Records for this exercise —
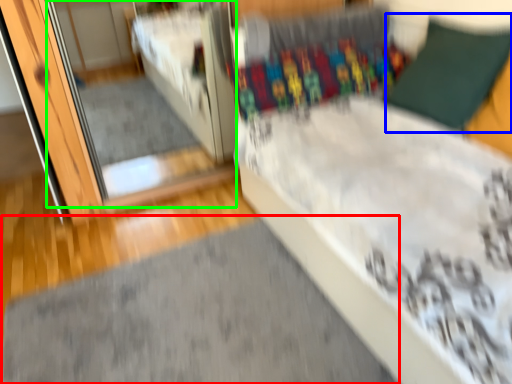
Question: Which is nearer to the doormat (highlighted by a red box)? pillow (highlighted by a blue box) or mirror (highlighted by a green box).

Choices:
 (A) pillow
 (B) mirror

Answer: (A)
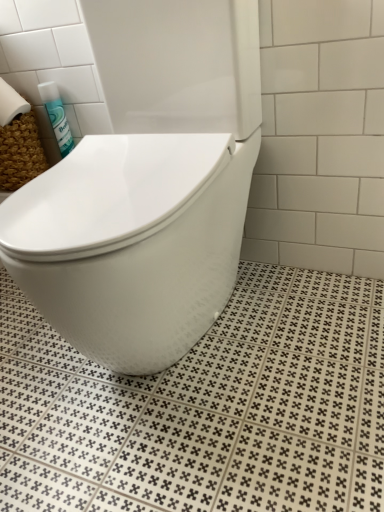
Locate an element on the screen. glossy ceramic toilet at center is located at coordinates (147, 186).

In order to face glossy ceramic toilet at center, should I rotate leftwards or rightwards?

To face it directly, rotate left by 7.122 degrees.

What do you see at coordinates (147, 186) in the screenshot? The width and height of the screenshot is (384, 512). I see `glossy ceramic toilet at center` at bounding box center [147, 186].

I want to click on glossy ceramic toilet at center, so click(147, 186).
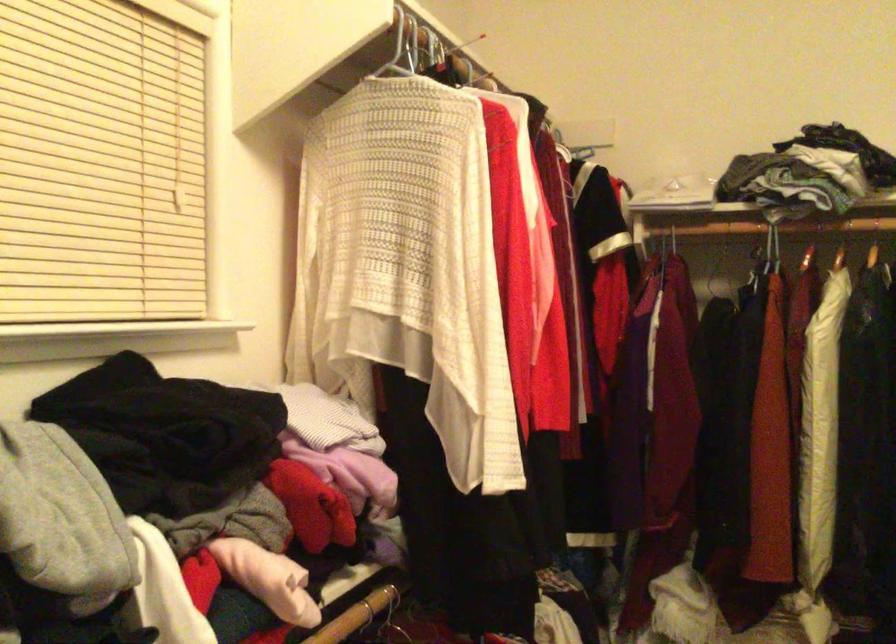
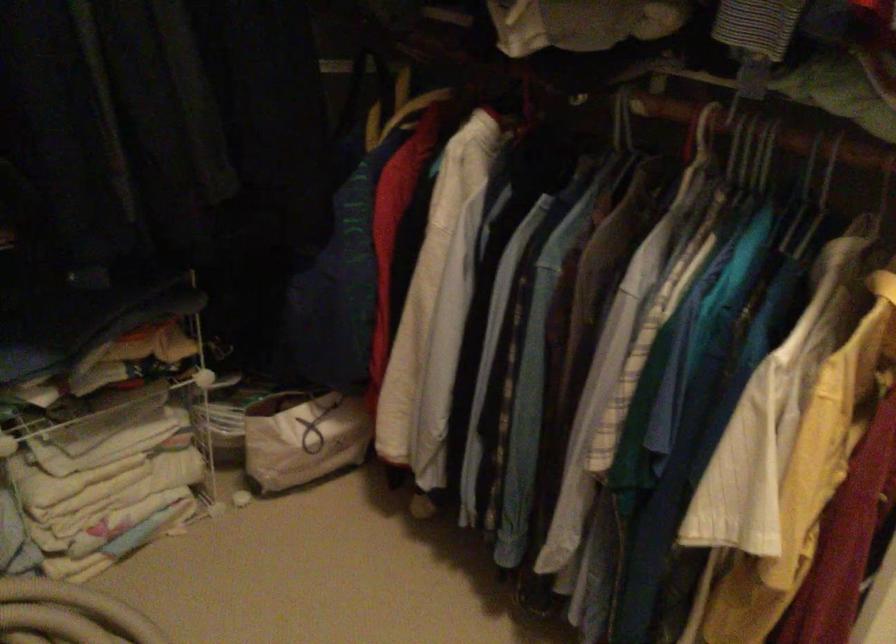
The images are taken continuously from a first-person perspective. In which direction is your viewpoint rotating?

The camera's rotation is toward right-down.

Given instruction — Pick out each line of the items above that contains the string "ceramic" and copy it in full. Case counts, so a line qualifies only if its capitalization matches.

In response —
Locate an element on the screen. glossy ceramic toilet at center is located at coordinates (147, 186).
In order to face glossy ceramic toilet at center, should I rotate leftwards or rightwards?
What do you see at coordinates (147, 186) in the screenshot? The width and height of the screenshot is (384, 512). I see `glossy ceramic toilet at center` at bounding box center [147, 186].
I want to click on glossy ceramic toilet at center, so click(147, 186).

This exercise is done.